■ Source data ■

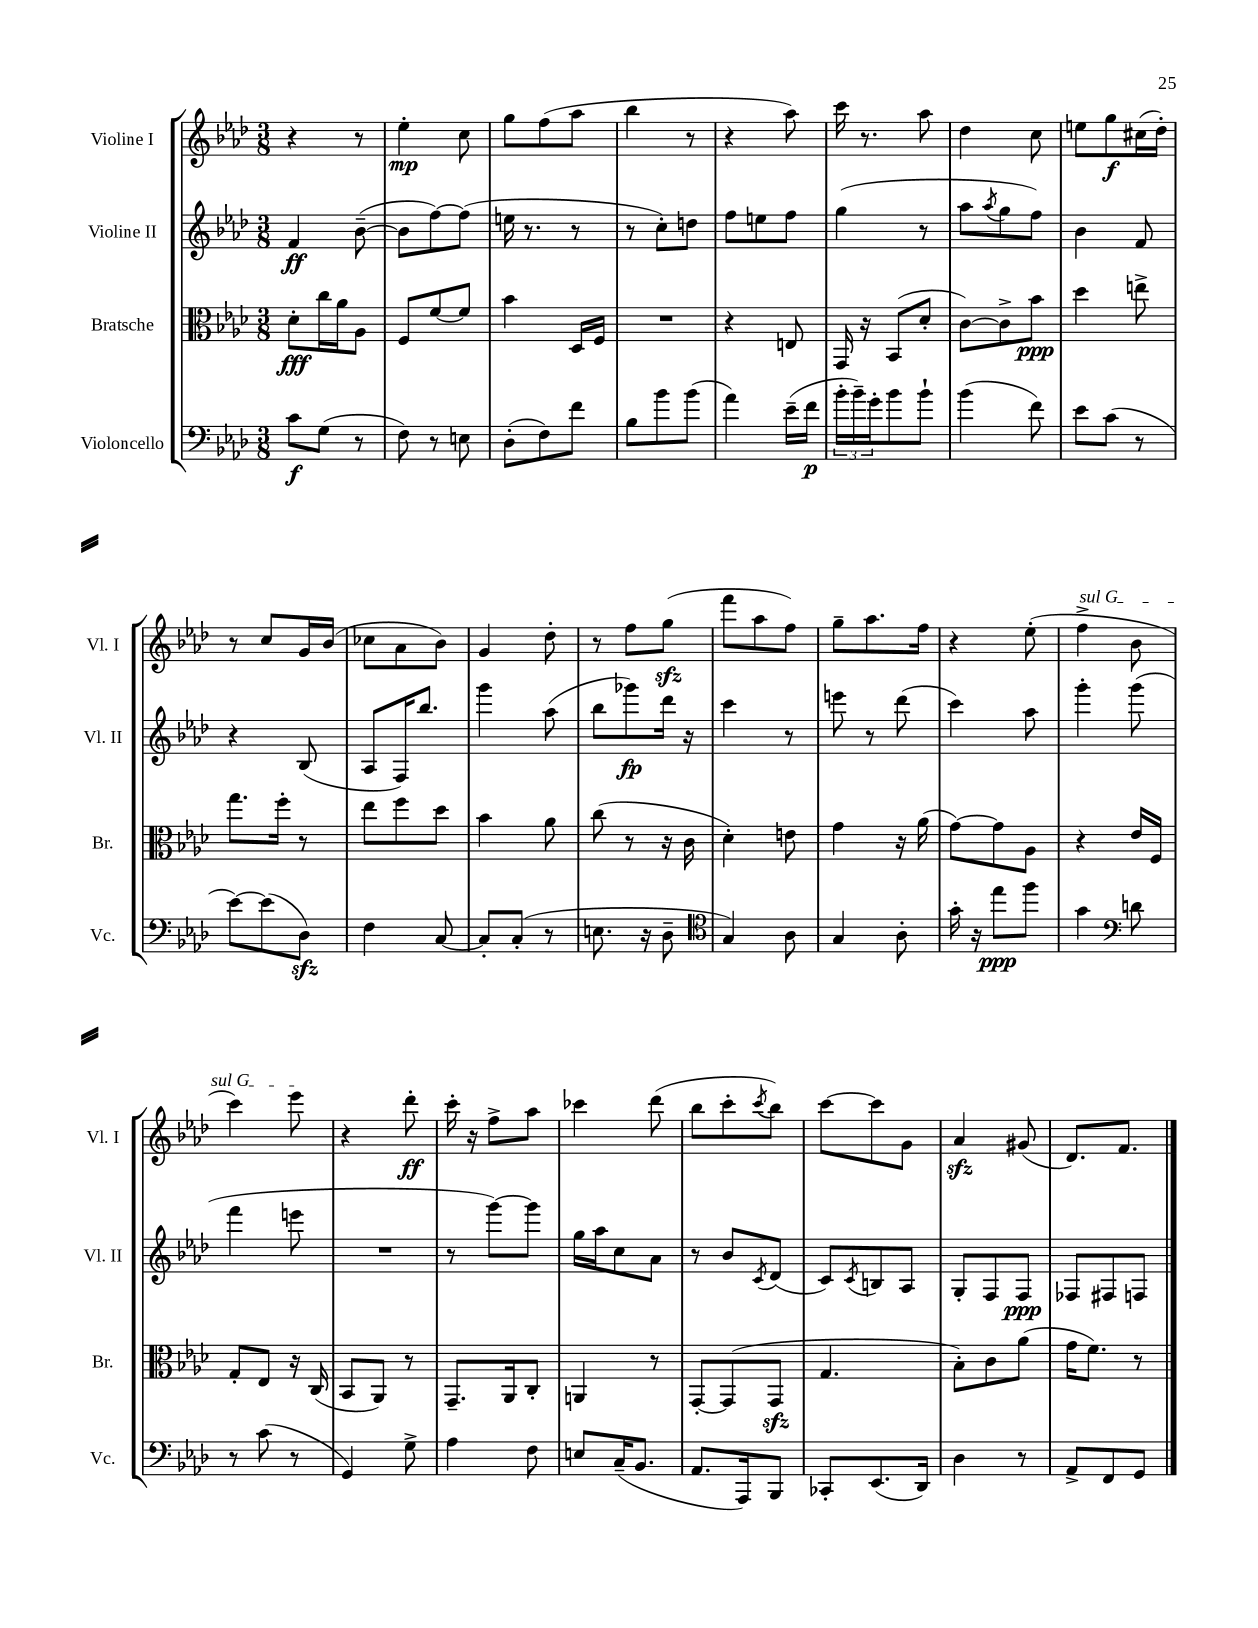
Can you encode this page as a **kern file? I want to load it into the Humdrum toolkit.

**kern	**kern	**kern	**kern
*staff4	*staff3	*staff2	*staff1
*clefF4	*clefC3	*clefG2	*clefG2
*k[b-e-a-d-]	*k[b-e-a-d-]	*k[b-e-a-d-]	*k[b-e-a-d-]
*M3/8	*M3/8	*M3/8	*M3/8
8c\L	8d-'\L	4f/	4r
(8G\J	16cc\L	.	.
.	16a-\J	.	.
8r	8A-\J	([8b-~\	8r
=	=	=	=
8F\)	8F/L	8b-\]L	4ee-'\
8r	[8f/	[8ff\)	.
8E\	8f/]J	(8ff\]J	8cc\
=	=	=	=
(8D-'\L	4b-\	16ee\	8gg\L
.	.	8.r	.
8F\)	.	.	(8ff\
8f\J	16D-/LL	8r	8aa-\J
.	16F/JJ	.	.
=	=	=	=
8B-\L	4.r	8r	4bb-\
8b-\	.	8cc'\L)	.
(8b-\J	.	8dd\J	8r
=	=	=	=
4a-\)	4r	8ff\L	4r
.	.	8ee\	.
(16e-~\LL	8E/	8ff\J	8aa-\)
16f\JJ	.	.	.
=	=	=	=
24b-'\LL	16GG/	(4gg\	16ccc\
24b-~\)	.	.	.
.	16r	.	8.r
24g'\J	.	.	.
8b-\	(8BB-/L	.	.
8b-`\J	8d-'/J	8r	8aa-\
=	=	=	=
(4b-\	[8c\L)	8aa-\L	4dd-\
.	.	8qaa-/	.
.	8c^\]	8gg\	.
8f\)	8b-\J	8ff\J)	8cc\
=	=	=	=
8e-\L	4dd-\	4b-\	8ee\L
(8c\J	.	.	8gg\
8r	8ee^\	8f/	(16cc#\L
.	.	.	16dd-'\JJ)
=	=	=	=
[8e-\L)	8.gg\L	4r	8r
(8e-\]	.	.	8cc/L
.	16ff'\Jk	.	.
8D-\J)	8r	(8B-/	16g/L
.	.	.	(16b-/JJ
=	=	=	=
4F\	8ee-\L	8A-/L	8cc-\L
.	8ff\	16F/K)	8a-\
.	.	8.bb-/J	.
[8C/	8dd-\J	.	8b-\J)
=	=	=	=
8C'/]L	4b-\	4ggg\	4g/
(8C'/J	.	.	.
8r	8a-\	(8aa-\	8dd-'\
=	=	=	=
8.E\	(8cc\	8bb-\L	8r
.	8r	8ggg-\)	8ff\L
16r	.	.	.
8D-~\	16r	16ddd-\Jk	(8gg\J
.	16c\	16r	.
=	=	=	=
*clefC4	*	*	*
4G/)	4d-'\)	4ccc\	8fff\L
.	.	.	8aa-\
8A-\	8e\	8r	8ff\J)
=	=	=	=
4G/	4g\	8eee\	8gg~\L
.	.	8r	8.aa-\
8A-'\	16r	(8ddd-\	.
.	(16a-\	.	16ff\Jk
=	=	=	=
16g'\	[8g\L)	4ccc\)	4r
16r	.	.	.
8ee-\L	8g\]	.	.
8ff\J	8A-\J	8aa-\	(8ee-'\
=	=	=	=
4g\	4r	4ggg'\	4ff^\
*clefF4	*	*	*
8d\	16e-/LL	(8ggg\	8b-\
.	16F/JJ	.	.
=	=	=	=
8r	8G'/L	4fff\	4ccc\)
(8c\	8E-/J	.	.
8r	16r	8eee\	8eee-\
.	(16C/	.	.
=	=	=	=
4GG/)	8BB-/L	4.r	4r
.	8AA-/J)	.	.
8G^\	8r	.	8ddd-'\
=	=	=	=
4A-\	8.GG~/L	8r	16ccc'\
.	.	.	16r
.	.	[8ggg\L)	8ff^\L
.	16AA-/k	.	.
8F\	8C'/J	8ggg\]J	8aa-\J
=	=	=	=
8E/L	4AA/	16gg\LL	4ccc-\
.	.	16aa-\J	.
(16C~/K	.	8cc\	.
8.BB-/J	.	.	.
.	8r	8a-\J	(8ddd-\
=	=	=	=
8.AA-/L	[8GG'/L	8r	8bb-\L
.	(8GG/]	8b-/L	8ccc'\
16AAA-/k)	.	.	.
.	.	8qc/	8qccc/
8BBB-/J	8GG/J	(8d-/J	8bb-\J)
=	=	=	=
8CC-'/L	4.G/	8c/L)	[8ccc\L
.	.	8qc/	.
(8.EE-/	.	8B/	8ccc\]
.	.	8A-/J	8g\J
16DD-/Jk)	.	.	.
=	=	=	=
4D-\	8B-'\L)	8G'/L	4a-/
.	8c\	8F/	.
8r	(8a-\J	8F/J	(8g#/
=	=	=	=
8AA-^/L	16g\LK	8F-/L	8.d-/L)
.	8.f\J)	.	.
8FF/	.	8F#/	.
.	.	.	8.f/J
8GG/J	8r	8F/J	.
==	==	==	==
*-	*-	*-	*-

■ Work instructions ■
Extract every line above that contains the string "kern". Case counts.

■ Solution for this task ■
Can you encode this page as a **kern file? I want to load it into the Humdrum toolkit.
**kern	**kern	**kern	**kern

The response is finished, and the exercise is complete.